*Exercise objective*: Omit every picture while repeating the entries exactly.

*Data to use*:

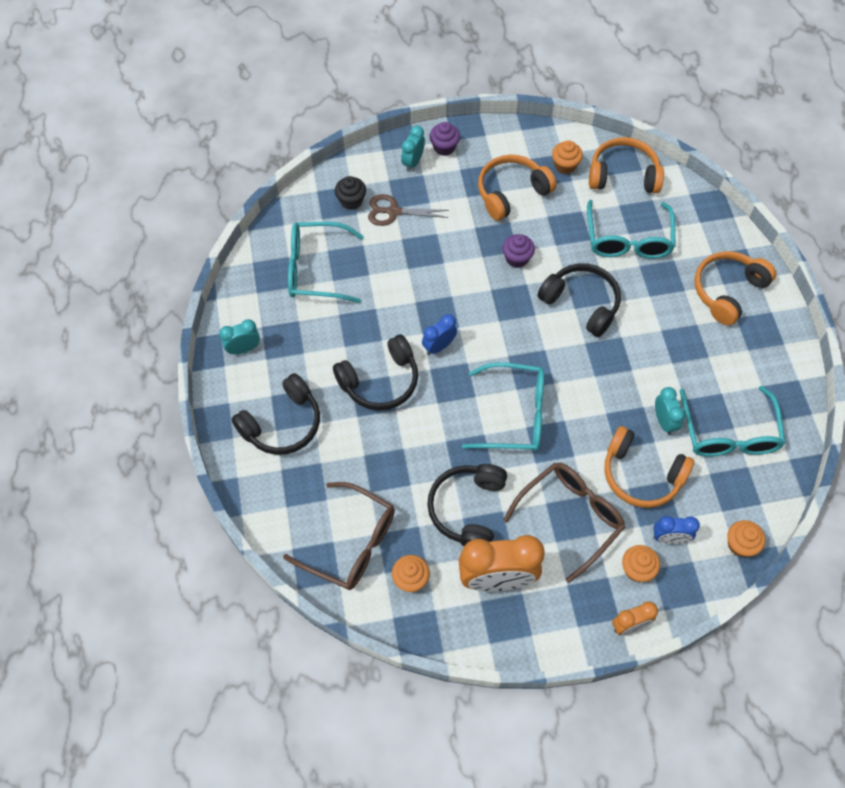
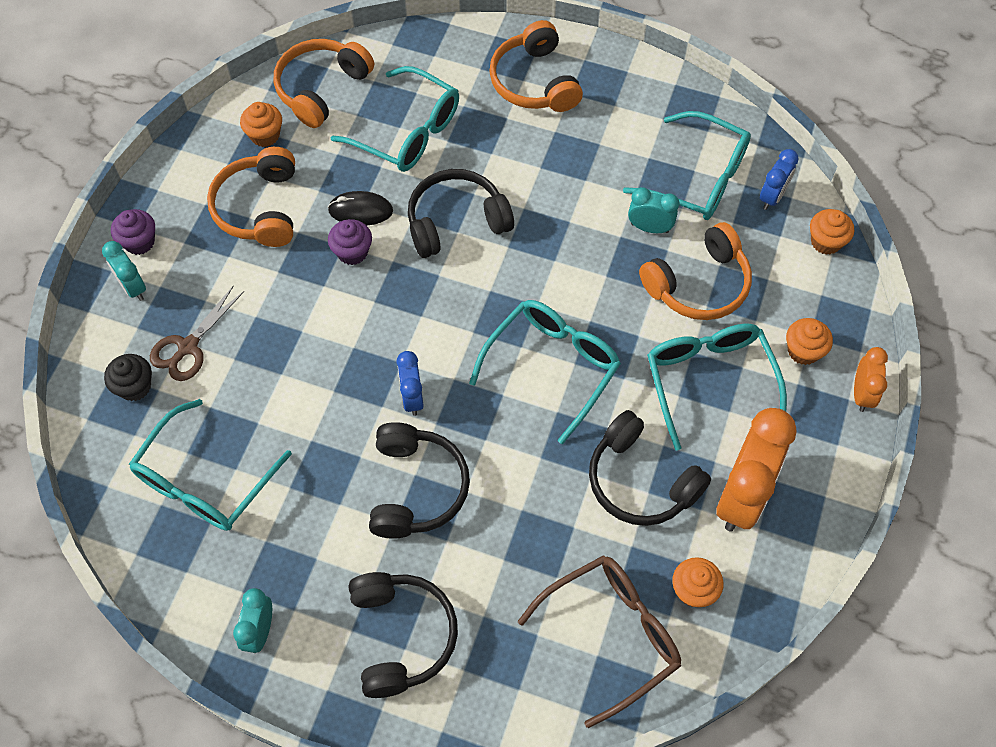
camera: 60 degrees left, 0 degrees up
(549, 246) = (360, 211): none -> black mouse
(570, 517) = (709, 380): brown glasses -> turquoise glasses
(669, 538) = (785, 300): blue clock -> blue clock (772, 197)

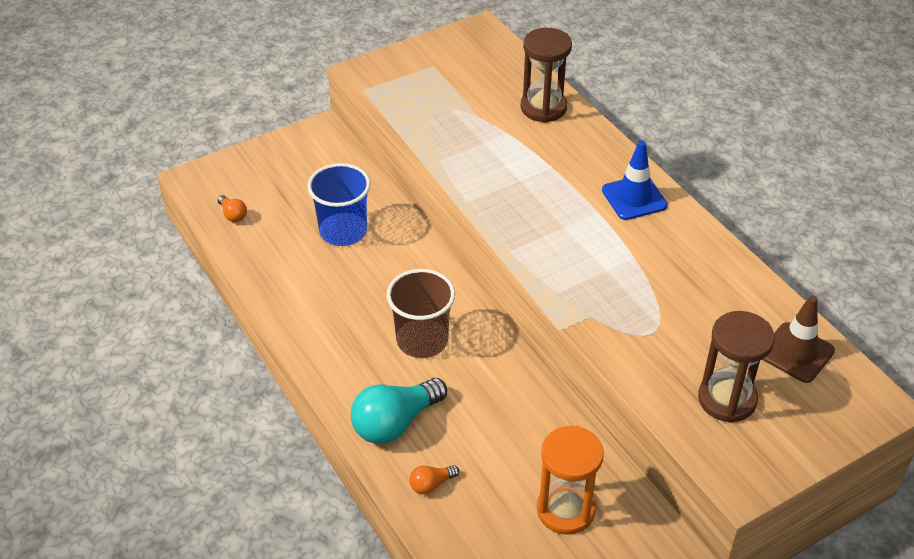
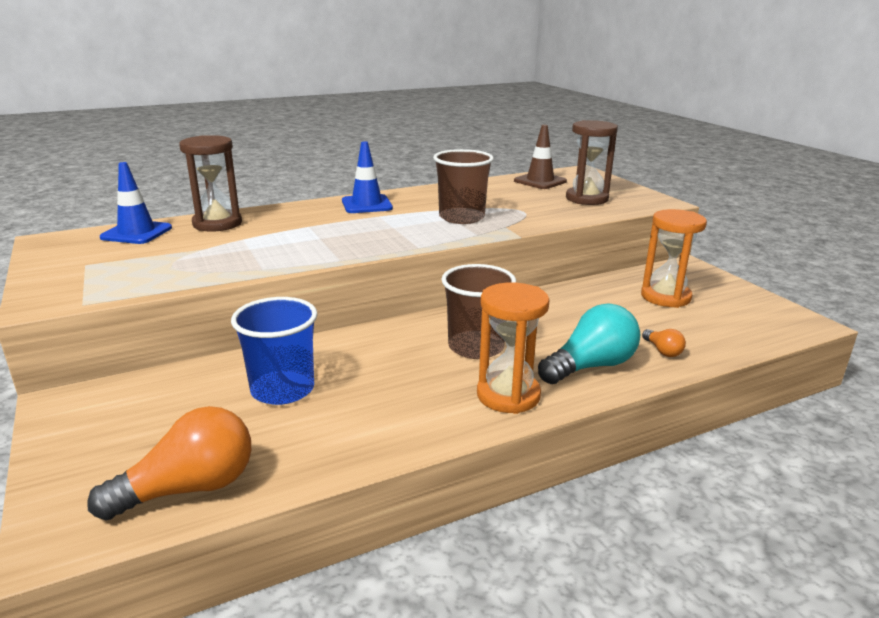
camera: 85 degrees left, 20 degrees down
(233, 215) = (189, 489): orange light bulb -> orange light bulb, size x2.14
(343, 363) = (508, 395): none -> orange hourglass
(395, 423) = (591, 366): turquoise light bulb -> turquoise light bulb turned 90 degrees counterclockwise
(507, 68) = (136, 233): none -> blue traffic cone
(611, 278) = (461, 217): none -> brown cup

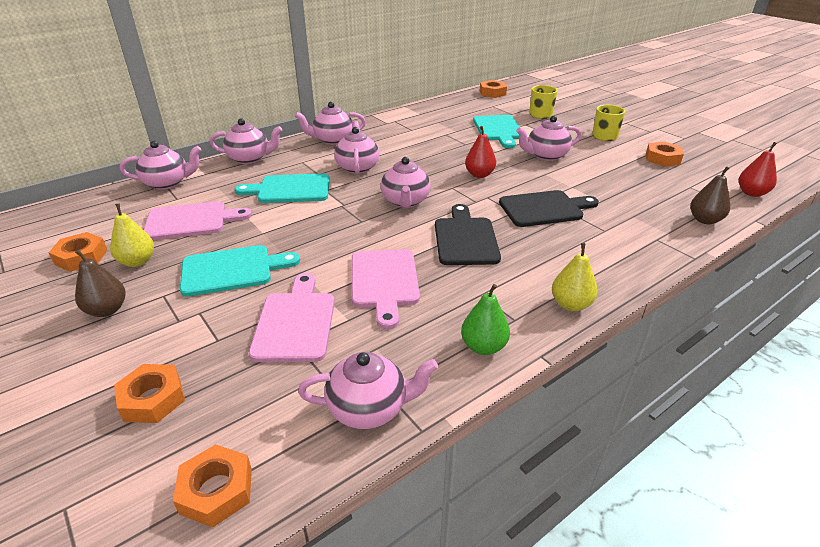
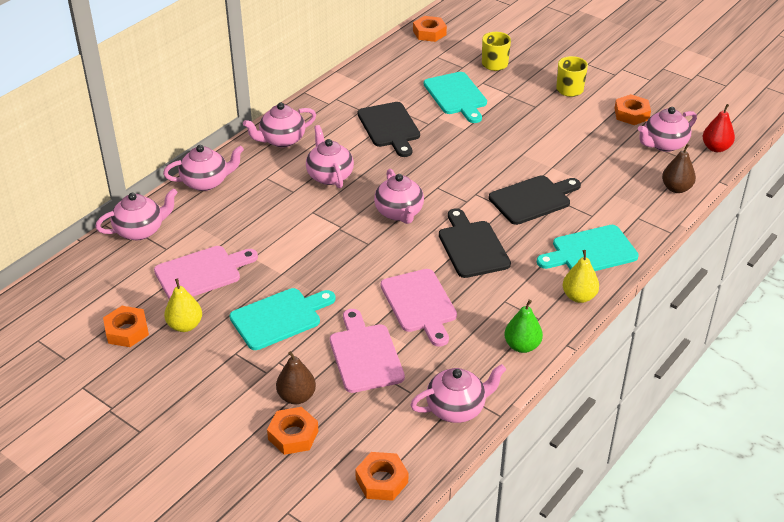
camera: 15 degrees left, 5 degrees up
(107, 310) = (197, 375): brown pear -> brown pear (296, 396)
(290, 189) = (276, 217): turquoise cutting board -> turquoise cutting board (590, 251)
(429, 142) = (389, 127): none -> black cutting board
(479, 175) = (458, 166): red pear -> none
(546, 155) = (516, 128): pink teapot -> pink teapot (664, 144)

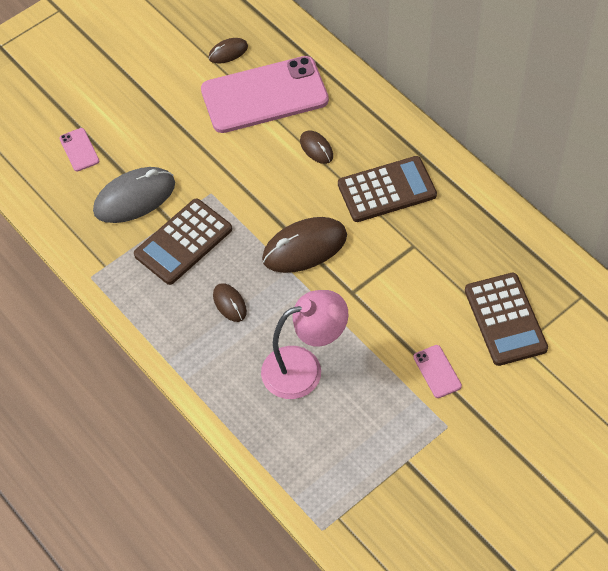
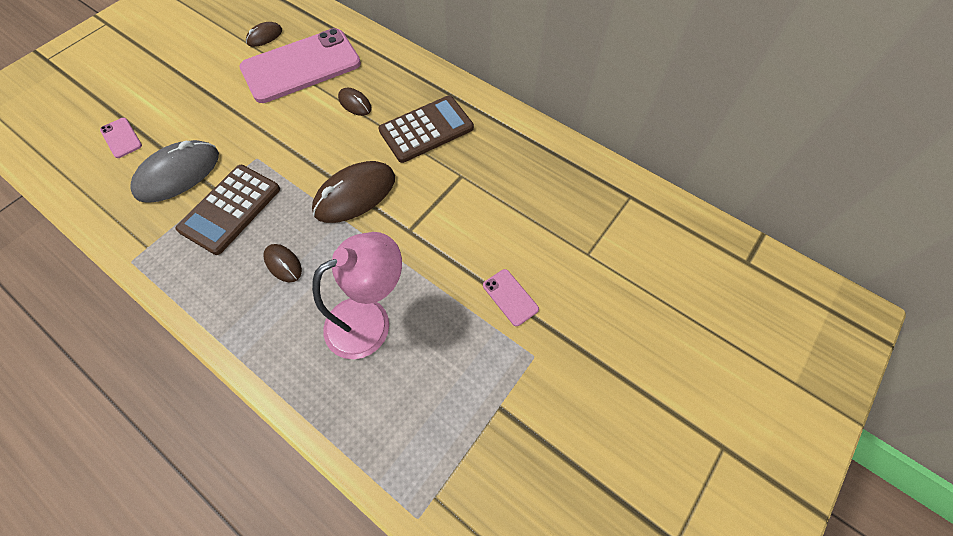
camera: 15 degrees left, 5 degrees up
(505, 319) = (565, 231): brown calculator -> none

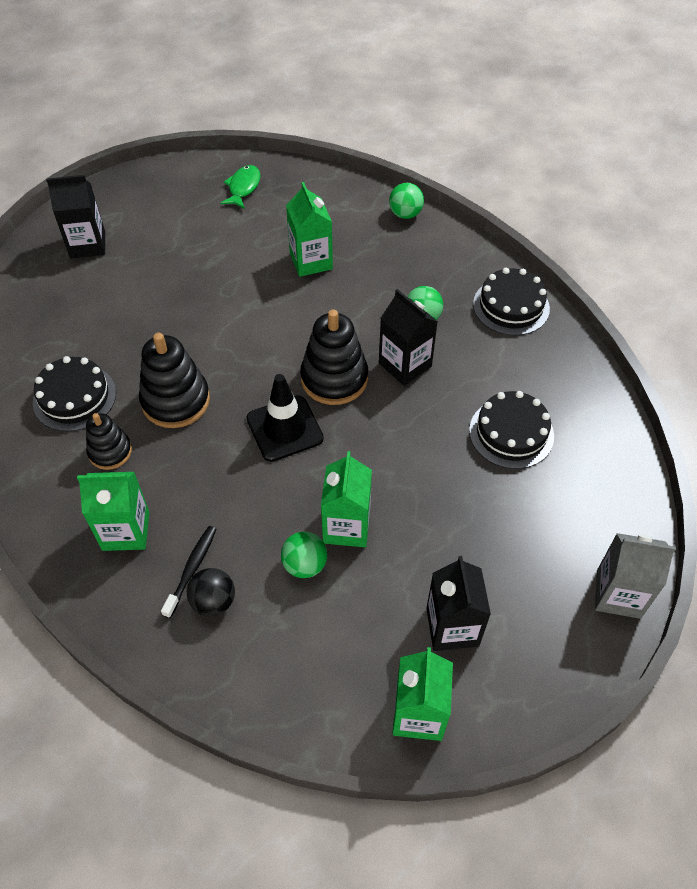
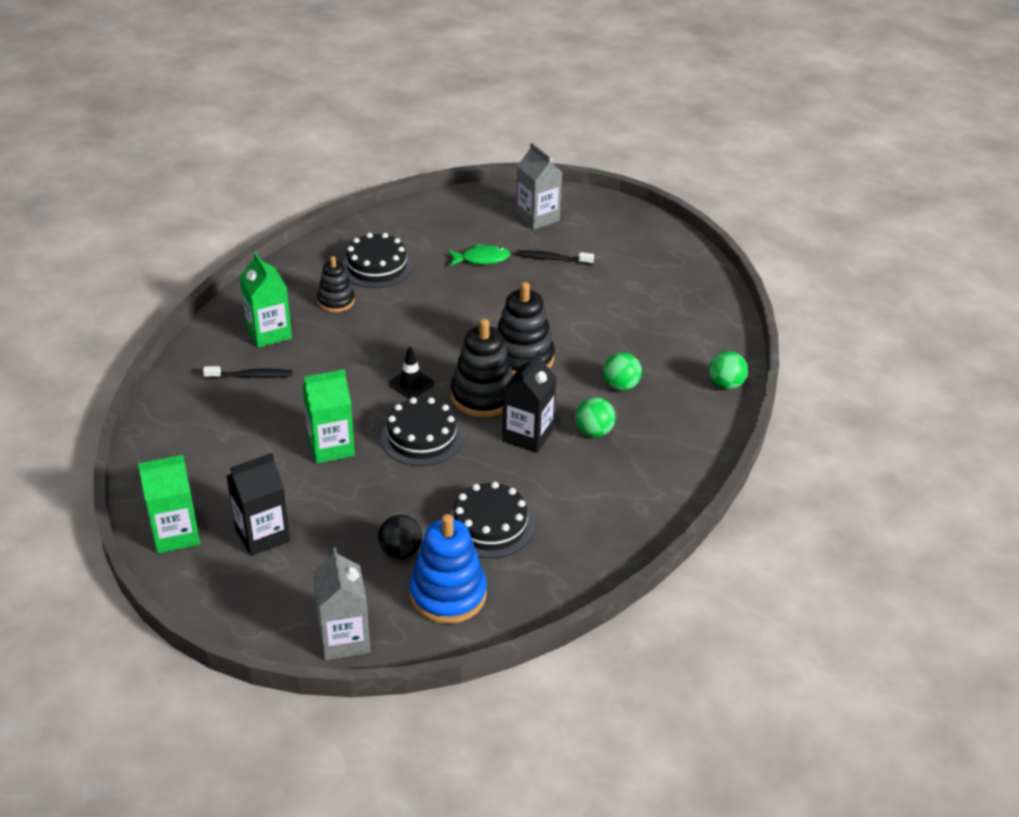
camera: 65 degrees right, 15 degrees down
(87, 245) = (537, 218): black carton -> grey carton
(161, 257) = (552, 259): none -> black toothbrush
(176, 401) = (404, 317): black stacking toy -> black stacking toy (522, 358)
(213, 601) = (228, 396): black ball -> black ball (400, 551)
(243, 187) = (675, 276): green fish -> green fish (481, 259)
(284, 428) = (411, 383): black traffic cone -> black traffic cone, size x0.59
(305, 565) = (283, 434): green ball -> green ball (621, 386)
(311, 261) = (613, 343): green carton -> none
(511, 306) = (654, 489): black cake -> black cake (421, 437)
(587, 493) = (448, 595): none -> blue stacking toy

*Response box*:
camera: 60 degrees left, 0 degrees up
(549, 246) = (360, 211): none -> black mouse
(570, 517) = (709, 380): brown glasses -> turquoise glasses
(669, 538) = (785, 300): blue clock -> blue clock (772, 197)

camera: 85 degrees left, 20 degrees down
(233, 215) = (189, 489): orange light bulb -> orange light bulb, size x2.14
(343, 363) = (508, 395): none -> orange hourglass
(395, 423) = (591, 366): turquoise light bulb -> turquoise light bulb turned 90 degrees counterclockwise
(507, 68) = (136, 233): none -> blue traffic cone
(611, 278) = (461, 217): none -> brown cup

camera: 15 degrees left, 5 degrees up
(107, 310) = (197, 375): brown pear -> brown pear (296, 396)
(290, 189) = (276, 217): turquoise cutting board -> turquoise cutting board (590, 251)
(429, 142) = (389, 127): none -> black cutting board
(479, 175) = (458, 166): red pear -> none
(546, 155) = (516, 128): pink teapot -> pink teapot (664, 144)

camera: 15 degrees left, 5 degrees up
(505, 319) = (565, 231): brown calculator -> none

camera: 65 degrees right, 15 degrees down
(87, 245) = (537, 218): black carton -> grey carton
(161, 257) = (552, 259): none -> black toothbrush
(176, 401) = (404, 317): black stacking toy -> black stacking toy (522, 358)
(213, 601) = (228, 396): black ball -> black ball (400, 551)
(243, 187) = (675, 276): green fish -> green fish (481, 259)
(284, 428) = (411, 383): black traffic cone -> black traffic cone, size x0.59
(305, 565) = (283, 434): green ball -> green ball (621, 386)
(311, 261) = (613, 343): green carton -> none
(511, 306) = (654, 489): black cake -> black cake (421, 437)
(587, 493) = (448, 595): none -> blue stacking toy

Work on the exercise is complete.